PROBLEM TO SOLVE:
If a line includes the word "orange", it belongs in the count; state the total for the data below and add nothing.

(INFORMATION SHOWN begins)

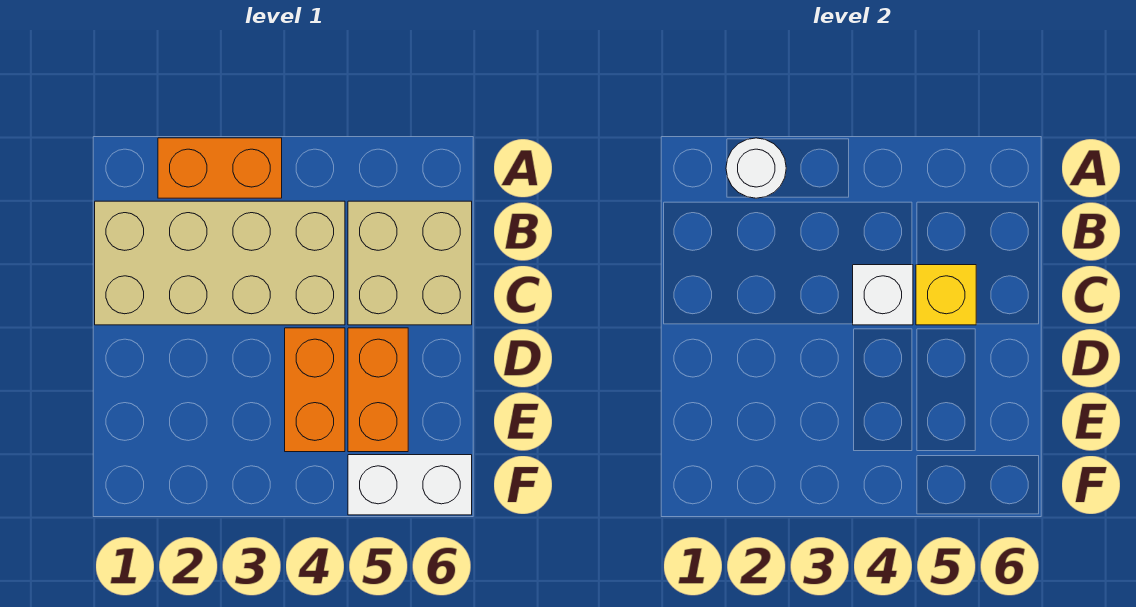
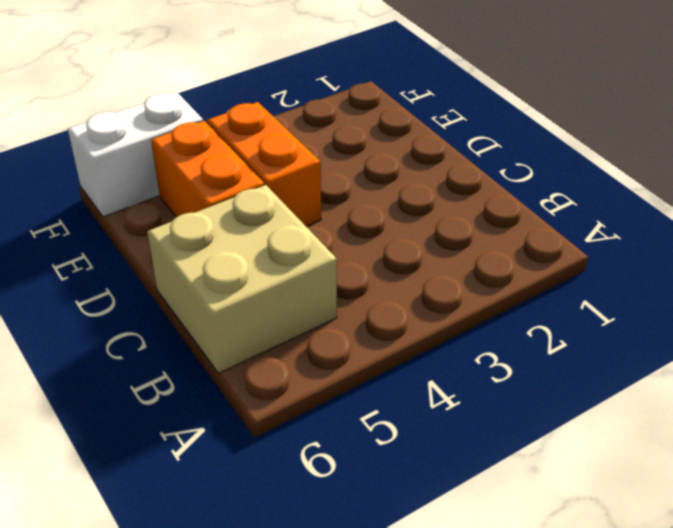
none -> orange brick A2:A3 level 1
none -> tan brick B1:C4 level 1

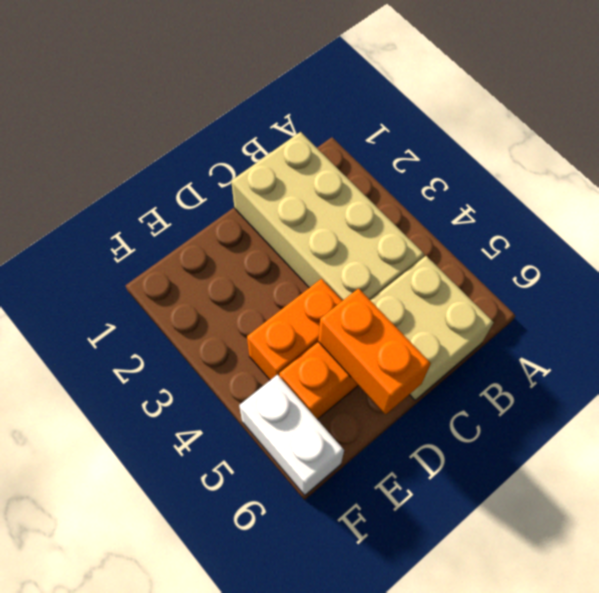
orange brick D5:D6 level 2 -> orange brick A2:A3 level 1
none -> white round brick A2 level 2
none -> white brick C4 level 2

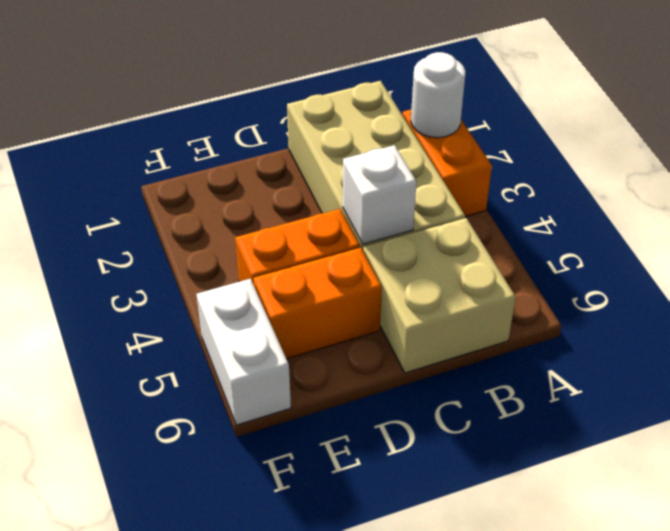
none -> yellow brick C5 level 2

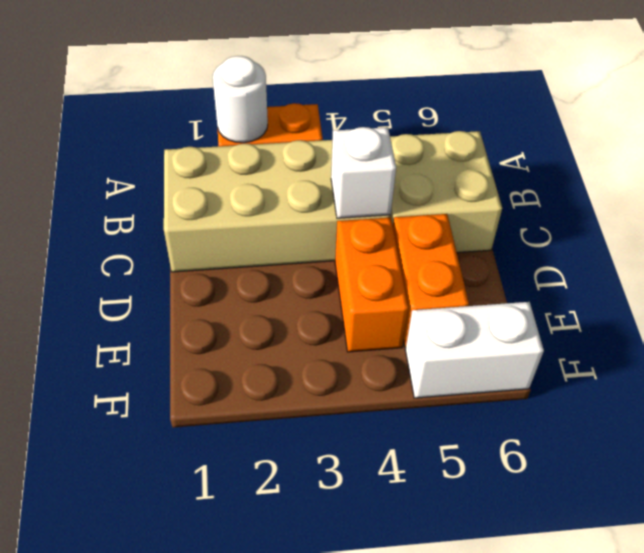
none -> yellow brick C5 level 2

(INFORMATION SHOWN ends)

EXERCISE RESPONSE:
2